> EXERCISE INSTRUCTIONS
For the listing that follows, give again exactly the lines from the one with "U104 pin RA4: none -> NET13" to the one with "R9: 47k (BR_L, GND) -> 4.3k (BR_L, GND)", including both.

> RECORD SET
+ + + +

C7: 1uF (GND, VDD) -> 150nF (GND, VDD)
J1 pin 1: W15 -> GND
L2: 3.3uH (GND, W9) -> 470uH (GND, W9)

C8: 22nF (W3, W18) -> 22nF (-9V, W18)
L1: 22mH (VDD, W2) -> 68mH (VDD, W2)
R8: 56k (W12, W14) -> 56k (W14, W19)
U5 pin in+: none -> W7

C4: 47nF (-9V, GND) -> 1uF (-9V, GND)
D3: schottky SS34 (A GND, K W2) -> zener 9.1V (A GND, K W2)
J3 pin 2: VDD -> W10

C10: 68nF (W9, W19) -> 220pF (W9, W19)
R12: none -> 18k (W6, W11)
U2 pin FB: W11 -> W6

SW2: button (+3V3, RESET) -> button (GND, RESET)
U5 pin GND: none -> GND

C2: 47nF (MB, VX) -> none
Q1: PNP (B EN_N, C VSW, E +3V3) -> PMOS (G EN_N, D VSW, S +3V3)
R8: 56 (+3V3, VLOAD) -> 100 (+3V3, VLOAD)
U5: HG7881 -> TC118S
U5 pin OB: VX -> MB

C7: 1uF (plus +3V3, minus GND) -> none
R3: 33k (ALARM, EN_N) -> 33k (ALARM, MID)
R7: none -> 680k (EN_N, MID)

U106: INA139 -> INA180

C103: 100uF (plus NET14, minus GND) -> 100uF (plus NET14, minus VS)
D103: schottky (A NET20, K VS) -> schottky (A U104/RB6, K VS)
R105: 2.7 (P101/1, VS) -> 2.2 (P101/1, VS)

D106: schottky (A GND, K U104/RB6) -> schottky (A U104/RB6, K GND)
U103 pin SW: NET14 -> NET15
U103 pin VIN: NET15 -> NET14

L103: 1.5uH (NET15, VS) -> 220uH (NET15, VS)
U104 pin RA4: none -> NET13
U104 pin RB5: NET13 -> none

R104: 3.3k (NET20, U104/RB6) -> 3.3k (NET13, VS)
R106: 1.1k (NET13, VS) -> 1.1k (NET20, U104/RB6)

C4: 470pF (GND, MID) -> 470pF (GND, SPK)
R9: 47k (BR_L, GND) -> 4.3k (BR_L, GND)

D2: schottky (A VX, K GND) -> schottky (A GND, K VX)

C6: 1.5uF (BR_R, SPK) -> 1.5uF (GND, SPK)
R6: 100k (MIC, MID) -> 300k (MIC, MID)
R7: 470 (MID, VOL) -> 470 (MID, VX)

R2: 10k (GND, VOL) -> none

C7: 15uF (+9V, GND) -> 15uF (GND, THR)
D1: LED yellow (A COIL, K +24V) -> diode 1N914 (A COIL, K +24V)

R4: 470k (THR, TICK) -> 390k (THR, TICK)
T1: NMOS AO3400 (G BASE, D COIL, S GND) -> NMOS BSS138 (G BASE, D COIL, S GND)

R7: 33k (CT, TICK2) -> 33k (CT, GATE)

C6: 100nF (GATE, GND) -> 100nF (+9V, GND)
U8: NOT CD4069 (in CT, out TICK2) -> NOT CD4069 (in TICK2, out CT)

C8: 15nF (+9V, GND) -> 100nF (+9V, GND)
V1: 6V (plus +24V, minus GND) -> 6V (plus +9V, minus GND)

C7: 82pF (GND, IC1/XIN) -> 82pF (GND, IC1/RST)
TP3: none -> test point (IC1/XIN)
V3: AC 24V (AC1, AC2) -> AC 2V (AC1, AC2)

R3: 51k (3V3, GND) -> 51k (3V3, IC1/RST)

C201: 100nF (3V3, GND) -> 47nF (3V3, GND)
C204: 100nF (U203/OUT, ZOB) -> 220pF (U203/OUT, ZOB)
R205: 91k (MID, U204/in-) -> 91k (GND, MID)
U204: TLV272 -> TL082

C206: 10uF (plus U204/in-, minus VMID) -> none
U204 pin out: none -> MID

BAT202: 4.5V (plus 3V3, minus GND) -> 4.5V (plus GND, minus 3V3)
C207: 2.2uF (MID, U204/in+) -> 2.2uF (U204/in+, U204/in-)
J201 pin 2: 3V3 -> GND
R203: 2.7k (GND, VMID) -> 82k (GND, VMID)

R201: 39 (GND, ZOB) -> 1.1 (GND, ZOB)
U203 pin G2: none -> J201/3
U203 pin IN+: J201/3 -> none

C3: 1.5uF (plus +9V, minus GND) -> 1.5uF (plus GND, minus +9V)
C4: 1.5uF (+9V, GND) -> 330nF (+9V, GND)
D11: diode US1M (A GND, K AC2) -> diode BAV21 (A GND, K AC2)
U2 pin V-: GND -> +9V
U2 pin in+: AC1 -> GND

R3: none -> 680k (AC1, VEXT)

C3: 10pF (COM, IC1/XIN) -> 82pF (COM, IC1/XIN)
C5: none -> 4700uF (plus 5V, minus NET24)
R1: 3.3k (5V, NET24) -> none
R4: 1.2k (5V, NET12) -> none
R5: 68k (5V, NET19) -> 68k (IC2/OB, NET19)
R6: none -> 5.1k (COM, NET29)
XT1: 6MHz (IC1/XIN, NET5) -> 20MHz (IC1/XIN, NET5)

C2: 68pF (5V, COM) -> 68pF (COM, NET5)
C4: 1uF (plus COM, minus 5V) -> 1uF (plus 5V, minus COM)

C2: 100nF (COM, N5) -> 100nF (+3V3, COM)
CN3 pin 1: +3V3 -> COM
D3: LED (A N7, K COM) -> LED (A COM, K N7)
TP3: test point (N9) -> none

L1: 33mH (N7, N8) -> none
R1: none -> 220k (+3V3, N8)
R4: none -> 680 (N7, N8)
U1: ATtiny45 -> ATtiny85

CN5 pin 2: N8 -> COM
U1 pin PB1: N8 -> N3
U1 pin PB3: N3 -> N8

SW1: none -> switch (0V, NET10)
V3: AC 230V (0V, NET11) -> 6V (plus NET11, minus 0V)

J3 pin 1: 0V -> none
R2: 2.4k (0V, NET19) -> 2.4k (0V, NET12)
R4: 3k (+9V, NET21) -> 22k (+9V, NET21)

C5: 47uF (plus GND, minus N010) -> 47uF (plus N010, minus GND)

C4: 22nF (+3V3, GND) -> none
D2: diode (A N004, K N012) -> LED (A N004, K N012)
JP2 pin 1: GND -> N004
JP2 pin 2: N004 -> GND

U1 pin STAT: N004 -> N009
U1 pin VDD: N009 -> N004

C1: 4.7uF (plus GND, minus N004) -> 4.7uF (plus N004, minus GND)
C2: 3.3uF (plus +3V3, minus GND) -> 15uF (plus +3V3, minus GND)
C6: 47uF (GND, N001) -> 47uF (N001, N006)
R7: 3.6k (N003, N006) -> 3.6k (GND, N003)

+ + + +

> RESULT BELOW
U104 pin RA4: none -> NET13
U104 pin RB5: NET13 -> none

R104: 3.3k (NET20, U104/RB6) -> 3.3k (NET13, VS)
R106: 1.1k (NET13, VS) -> 1.1k (NET20, U104/RB6)

C4: 470pF (GND, MID) -> 470pF (GND, SPK)
R9: 47k (BR_L, GND) -> 4.3k (BR_L, GND)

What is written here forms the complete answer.